*** Data extracts ***
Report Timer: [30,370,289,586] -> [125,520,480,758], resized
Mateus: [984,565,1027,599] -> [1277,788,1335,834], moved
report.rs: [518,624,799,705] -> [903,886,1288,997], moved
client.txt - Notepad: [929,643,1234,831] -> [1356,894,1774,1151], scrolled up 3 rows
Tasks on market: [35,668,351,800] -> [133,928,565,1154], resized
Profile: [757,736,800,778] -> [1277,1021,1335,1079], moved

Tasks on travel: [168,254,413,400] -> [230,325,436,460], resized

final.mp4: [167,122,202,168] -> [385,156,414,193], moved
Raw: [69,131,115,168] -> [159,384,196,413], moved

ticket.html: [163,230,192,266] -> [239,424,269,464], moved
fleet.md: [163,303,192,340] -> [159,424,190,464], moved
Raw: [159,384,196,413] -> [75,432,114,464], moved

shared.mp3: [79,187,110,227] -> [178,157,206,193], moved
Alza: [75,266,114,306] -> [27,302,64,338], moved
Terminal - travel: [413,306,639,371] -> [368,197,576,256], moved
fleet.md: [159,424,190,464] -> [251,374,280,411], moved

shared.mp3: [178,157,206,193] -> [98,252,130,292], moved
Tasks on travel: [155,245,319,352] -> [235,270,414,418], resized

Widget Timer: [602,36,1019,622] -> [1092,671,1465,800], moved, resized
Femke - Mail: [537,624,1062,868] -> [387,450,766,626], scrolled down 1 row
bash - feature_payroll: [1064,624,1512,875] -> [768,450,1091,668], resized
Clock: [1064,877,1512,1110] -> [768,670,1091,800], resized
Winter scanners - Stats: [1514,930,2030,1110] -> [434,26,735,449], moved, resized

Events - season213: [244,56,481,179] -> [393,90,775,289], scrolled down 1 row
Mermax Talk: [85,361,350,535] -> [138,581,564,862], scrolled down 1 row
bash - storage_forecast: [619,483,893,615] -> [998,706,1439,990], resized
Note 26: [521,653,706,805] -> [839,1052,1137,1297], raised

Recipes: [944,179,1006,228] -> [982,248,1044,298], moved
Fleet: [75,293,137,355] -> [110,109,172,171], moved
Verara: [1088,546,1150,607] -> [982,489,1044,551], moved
*** End of Data extracts ***
* _Requirement_
Retype exactly, and only, the lines above from the one where "report.rs: [518,624,799,705] ->" occurs up to and including the one where "shared.mp3: [178,157,206,193] ->" occurs.

* _Expected answer_
report.rs: [518,624,799,705] -> [903,886,1288,997], moved
client.txt - Notepad: [929,643,1234,831] -> [1356,894,1774,1151], scrolled up 3 rows
Tasks on market: [35,668,351,800] -> [133,928,565,1154], resized
Profile: [757,736,800,778] -> [1277,1021,1335,1079], moved

Tasks on travel: [168,254,413,400] -> [230,325,436,460], resized

final.mp4: [167,122,202,168] -> [385,156,414,193], moved
Raw: [69,131,115,168] -> [159,384,196,413], moved

ticket.html: [163,230,192,266] -> [239,424,269,464], moved
fleet.md: [163,303,192,340] -> [159,424,190,464], moved
Raw: [159,384,196,413] -> [75,432,114,464], moved

shared.mp3: [79,187,110,227] -> [178,157,206,193], moved
Alza: [75,266,114,306] -> [27,302,64,338], moved
Terminal - travel: [413,306,639,371] -> [368,197,576,256], moved
fleet.md: [159,424,190,464] -> [251,374,280,411], moved

shared.mp3: [178,157,206,193] -> [98,252,130,292], moved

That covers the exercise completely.